Available records:
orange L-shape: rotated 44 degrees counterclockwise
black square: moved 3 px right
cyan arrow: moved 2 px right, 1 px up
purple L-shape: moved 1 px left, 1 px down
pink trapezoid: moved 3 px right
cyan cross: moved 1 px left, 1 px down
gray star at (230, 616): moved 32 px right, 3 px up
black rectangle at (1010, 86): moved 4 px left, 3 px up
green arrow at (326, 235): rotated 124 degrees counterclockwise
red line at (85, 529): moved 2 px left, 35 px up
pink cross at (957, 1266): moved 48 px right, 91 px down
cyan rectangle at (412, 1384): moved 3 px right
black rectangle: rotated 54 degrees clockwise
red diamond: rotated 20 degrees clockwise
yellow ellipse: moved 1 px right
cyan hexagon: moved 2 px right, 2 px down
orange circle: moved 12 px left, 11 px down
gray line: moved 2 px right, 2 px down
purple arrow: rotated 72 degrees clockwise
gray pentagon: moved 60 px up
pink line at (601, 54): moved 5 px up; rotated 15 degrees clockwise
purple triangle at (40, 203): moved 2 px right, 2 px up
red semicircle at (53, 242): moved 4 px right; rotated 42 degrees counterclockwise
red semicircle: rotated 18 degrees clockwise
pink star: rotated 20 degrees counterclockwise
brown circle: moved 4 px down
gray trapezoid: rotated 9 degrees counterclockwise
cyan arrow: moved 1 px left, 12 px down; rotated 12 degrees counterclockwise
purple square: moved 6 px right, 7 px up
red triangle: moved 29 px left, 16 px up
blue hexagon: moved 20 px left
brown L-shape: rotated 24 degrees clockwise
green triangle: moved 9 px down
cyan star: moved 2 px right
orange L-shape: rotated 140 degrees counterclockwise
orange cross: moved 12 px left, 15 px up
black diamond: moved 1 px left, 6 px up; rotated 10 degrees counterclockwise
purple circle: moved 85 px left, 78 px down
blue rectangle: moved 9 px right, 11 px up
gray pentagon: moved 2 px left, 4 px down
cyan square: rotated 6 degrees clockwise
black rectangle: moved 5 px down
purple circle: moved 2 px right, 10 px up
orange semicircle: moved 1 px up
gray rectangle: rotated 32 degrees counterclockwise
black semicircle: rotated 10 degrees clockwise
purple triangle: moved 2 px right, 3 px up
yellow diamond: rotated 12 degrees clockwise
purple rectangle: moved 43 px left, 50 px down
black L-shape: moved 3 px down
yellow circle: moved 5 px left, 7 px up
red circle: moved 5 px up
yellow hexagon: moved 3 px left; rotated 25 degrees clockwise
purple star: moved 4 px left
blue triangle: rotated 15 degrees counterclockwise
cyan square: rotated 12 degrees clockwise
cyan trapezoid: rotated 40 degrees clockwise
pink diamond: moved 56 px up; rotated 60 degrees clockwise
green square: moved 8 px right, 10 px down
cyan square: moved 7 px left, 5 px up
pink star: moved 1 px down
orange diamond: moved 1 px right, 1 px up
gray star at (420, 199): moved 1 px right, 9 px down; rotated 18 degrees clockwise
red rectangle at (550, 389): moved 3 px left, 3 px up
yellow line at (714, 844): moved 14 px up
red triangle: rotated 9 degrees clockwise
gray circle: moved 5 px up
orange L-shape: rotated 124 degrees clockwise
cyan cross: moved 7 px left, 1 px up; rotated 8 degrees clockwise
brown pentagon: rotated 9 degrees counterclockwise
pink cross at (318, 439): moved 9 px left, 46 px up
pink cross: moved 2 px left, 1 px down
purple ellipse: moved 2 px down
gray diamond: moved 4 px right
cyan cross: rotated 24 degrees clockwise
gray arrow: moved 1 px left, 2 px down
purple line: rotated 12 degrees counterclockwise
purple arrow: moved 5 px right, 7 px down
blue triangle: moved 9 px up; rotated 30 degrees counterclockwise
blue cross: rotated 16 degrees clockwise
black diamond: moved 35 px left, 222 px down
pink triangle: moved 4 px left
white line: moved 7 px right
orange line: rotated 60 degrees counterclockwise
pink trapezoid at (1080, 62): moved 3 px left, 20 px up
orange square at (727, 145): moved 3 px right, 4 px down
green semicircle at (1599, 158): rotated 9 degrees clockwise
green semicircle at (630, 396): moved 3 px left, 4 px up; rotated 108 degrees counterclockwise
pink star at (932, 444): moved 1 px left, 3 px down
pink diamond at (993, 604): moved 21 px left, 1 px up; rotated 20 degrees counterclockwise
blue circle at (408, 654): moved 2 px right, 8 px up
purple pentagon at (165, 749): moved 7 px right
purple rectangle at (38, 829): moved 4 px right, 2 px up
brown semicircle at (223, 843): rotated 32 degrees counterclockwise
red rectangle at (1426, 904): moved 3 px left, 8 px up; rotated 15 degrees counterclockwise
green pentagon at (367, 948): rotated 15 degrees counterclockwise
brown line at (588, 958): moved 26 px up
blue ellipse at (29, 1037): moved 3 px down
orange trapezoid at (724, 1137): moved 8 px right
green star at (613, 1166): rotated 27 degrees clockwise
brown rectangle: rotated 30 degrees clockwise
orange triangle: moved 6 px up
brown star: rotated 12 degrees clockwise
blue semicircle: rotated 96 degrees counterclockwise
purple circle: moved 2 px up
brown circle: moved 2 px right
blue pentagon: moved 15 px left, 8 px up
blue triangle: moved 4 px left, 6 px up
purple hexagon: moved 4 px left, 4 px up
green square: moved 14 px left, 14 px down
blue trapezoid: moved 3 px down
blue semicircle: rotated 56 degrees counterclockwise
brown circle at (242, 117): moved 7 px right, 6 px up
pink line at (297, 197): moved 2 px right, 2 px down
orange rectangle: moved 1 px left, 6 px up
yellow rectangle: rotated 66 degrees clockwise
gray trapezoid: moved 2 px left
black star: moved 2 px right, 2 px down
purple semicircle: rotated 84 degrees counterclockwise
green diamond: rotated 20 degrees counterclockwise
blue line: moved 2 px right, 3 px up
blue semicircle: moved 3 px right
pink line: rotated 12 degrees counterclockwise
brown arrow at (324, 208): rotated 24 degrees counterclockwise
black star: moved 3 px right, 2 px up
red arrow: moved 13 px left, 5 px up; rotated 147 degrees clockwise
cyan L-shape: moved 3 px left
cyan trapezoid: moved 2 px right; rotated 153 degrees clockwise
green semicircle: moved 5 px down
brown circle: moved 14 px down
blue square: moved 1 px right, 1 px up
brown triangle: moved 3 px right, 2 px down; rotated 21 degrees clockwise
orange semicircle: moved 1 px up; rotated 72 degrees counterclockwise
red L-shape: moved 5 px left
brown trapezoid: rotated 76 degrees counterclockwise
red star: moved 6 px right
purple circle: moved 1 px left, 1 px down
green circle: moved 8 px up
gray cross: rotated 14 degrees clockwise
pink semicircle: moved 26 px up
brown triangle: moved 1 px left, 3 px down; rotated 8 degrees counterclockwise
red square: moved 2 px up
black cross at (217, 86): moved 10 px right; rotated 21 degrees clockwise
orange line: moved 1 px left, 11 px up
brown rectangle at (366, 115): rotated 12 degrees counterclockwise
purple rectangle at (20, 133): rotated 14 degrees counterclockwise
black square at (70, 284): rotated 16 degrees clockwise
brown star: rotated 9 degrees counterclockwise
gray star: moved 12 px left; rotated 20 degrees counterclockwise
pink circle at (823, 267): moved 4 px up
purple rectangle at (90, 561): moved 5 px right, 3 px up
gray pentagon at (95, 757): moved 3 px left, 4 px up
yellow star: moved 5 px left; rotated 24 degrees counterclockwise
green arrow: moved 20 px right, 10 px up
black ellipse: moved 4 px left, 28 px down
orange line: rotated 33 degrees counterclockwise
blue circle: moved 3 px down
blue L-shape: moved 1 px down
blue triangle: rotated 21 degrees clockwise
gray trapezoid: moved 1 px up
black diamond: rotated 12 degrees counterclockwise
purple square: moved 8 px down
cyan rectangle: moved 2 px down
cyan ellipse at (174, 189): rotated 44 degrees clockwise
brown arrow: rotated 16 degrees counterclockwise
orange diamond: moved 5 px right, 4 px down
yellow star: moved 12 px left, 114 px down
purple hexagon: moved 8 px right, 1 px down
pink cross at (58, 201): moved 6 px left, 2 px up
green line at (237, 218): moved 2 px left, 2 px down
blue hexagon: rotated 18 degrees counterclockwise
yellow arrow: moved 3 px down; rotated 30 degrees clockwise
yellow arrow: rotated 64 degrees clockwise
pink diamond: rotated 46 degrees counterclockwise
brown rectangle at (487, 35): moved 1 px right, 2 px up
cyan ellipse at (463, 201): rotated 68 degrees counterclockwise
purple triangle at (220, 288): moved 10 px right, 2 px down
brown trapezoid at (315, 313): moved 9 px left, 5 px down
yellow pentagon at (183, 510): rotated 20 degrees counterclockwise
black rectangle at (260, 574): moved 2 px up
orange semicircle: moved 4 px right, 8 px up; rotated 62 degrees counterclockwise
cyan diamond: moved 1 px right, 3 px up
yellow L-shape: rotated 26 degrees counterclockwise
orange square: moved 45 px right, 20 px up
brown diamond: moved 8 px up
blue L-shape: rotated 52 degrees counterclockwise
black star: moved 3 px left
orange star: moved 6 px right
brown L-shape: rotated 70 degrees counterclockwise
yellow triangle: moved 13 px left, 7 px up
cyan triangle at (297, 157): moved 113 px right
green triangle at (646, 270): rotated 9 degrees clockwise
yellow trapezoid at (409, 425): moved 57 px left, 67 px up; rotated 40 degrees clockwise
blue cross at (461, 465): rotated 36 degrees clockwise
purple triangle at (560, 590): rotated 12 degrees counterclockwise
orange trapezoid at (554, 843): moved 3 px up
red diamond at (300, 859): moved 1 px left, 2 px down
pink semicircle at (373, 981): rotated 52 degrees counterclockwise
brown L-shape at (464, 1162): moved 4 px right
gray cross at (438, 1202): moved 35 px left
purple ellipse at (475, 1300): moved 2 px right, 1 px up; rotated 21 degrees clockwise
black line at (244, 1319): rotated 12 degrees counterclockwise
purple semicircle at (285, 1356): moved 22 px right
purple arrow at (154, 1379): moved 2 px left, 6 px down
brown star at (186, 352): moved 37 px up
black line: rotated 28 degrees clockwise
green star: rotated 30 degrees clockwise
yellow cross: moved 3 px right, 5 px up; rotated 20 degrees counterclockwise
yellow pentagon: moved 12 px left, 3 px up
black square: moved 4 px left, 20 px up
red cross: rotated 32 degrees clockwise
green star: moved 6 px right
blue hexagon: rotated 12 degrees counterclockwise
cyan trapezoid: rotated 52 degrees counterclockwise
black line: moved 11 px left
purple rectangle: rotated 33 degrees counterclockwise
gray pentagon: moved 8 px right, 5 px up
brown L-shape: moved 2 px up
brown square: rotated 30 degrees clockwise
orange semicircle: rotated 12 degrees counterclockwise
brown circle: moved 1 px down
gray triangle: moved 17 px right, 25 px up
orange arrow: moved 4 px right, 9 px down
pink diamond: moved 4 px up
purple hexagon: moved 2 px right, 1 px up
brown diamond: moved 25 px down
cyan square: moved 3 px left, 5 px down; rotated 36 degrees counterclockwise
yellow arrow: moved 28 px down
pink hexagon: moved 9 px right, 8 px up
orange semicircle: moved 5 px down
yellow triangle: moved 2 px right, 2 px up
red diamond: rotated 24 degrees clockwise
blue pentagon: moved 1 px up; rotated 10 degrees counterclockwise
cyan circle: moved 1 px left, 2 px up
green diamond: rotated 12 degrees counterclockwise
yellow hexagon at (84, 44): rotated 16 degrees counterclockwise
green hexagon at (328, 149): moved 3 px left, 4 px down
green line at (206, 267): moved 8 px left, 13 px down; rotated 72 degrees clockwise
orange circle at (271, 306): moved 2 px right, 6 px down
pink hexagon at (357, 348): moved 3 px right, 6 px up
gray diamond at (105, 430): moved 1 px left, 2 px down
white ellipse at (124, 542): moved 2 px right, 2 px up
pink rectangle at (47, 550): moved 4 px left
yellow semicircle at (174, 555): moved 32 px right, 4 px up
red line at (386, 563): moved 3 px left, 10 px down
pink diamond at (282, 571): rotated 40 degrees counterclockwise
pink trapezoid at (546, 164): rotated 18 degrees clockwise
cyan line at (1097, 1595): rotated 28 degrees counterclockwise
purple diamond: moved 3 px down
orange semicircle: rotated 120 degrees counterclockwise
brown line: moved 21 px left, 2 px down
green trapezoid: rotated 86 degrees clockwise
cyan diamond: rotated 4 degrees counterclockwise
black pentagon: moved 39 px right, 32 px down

Assigned task: Within the material above, output exactly the lines from the one with "brown L-shape: rotated 70" through the one with "red diamond at", end lines included, and nothing besides.

Response area:
brown L-shape: rotated 70 degrees counterclockwise
yellow triangle: moved 13 px left, 7 px up
cyan triangle at (297, 157): moved 113 px right
green triangle at (646, 270): rotated 9 degrees clockwise
yellow trapezoid at (409, 425): moved 57 px left, 67 px up; rotated 40 degrees clockwise
blue cross at (461, 465): rotated 36 degrees clockwise
purple triangle at (560, 590): rotated 12 degrees counterclockwise
orange trapezoid at (554, 843): moved 3 px up
red diamond at (300, 859): moved 1 px left, 2 px down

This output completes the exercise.